**TASK DESCRIPTION:**
Only one portion of the data is to be written out: from the line bearing "D202: LED (A" through the line bearing "U202 pin DIS: SIG33 -> none". Write it exactly as it appears.

**ENTRIES SHOWN:**
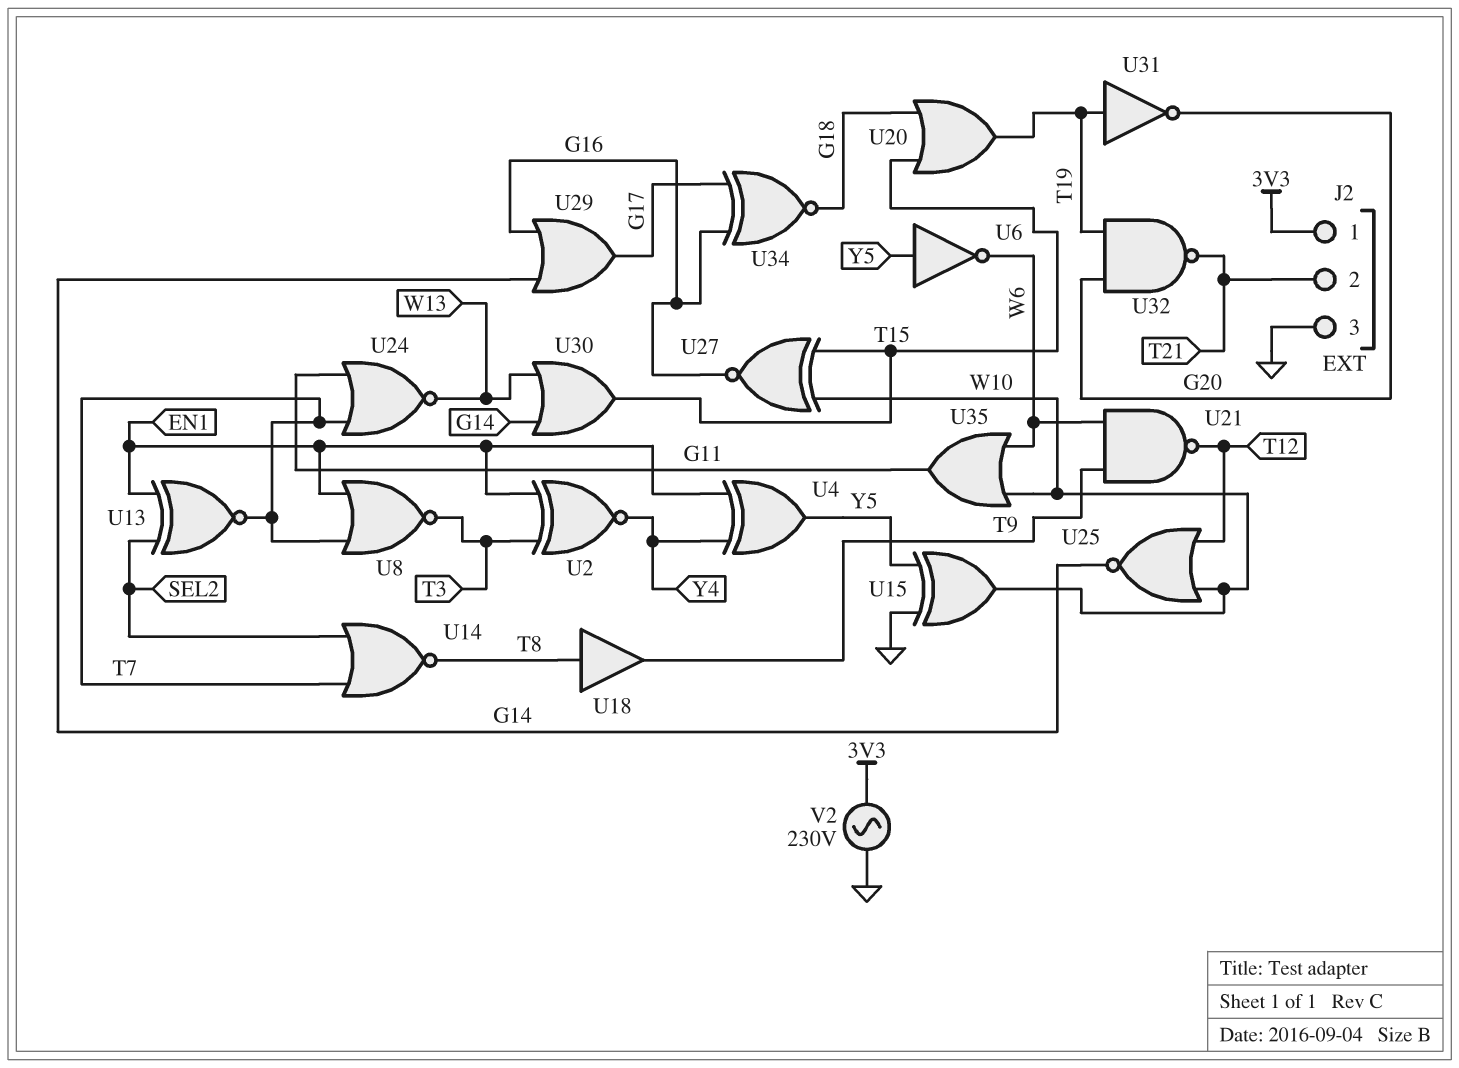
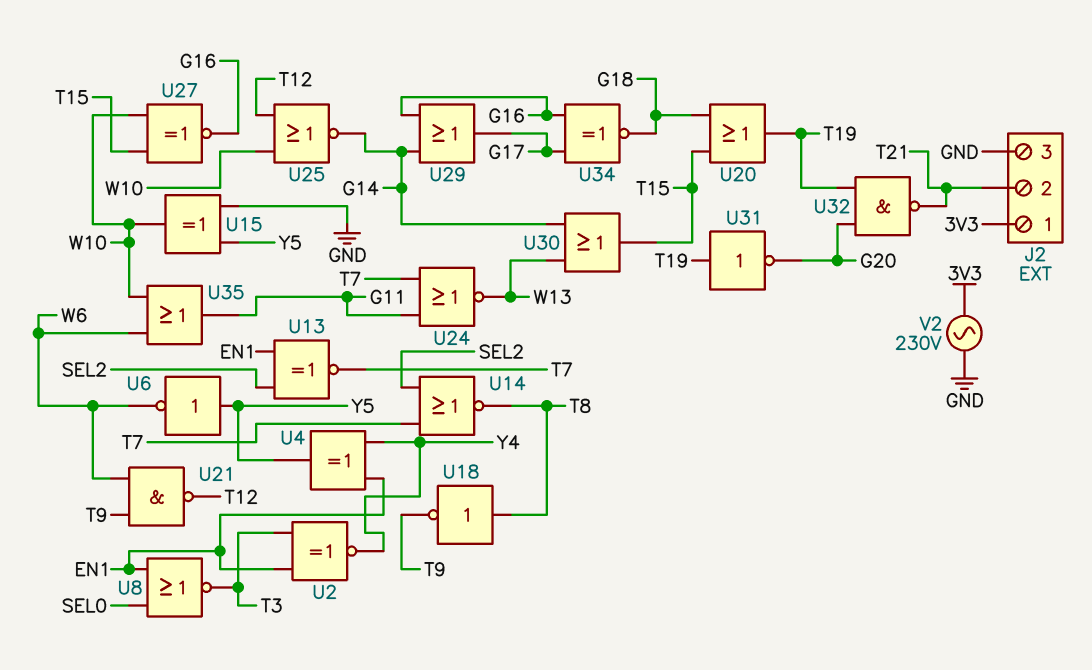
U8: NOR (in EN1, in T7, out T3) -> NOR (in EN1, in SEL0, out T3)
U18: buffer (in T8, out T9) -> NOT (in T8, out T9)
==
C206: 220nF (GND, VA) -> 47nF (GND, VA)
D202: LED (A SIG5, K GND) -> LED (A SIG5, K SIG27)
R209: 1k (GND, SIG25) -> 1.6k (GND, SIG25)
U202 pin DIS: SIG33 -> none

**SOLUTION FOR THIS PROBLEM:**
D202: LED (A SIG5, K GND) -> LED (A SIG5, K SIG27)
R209: 1k (GND, SIG25) -> 1.6k (GND, SIG25)
U202 pin DIS: SIG33 -> none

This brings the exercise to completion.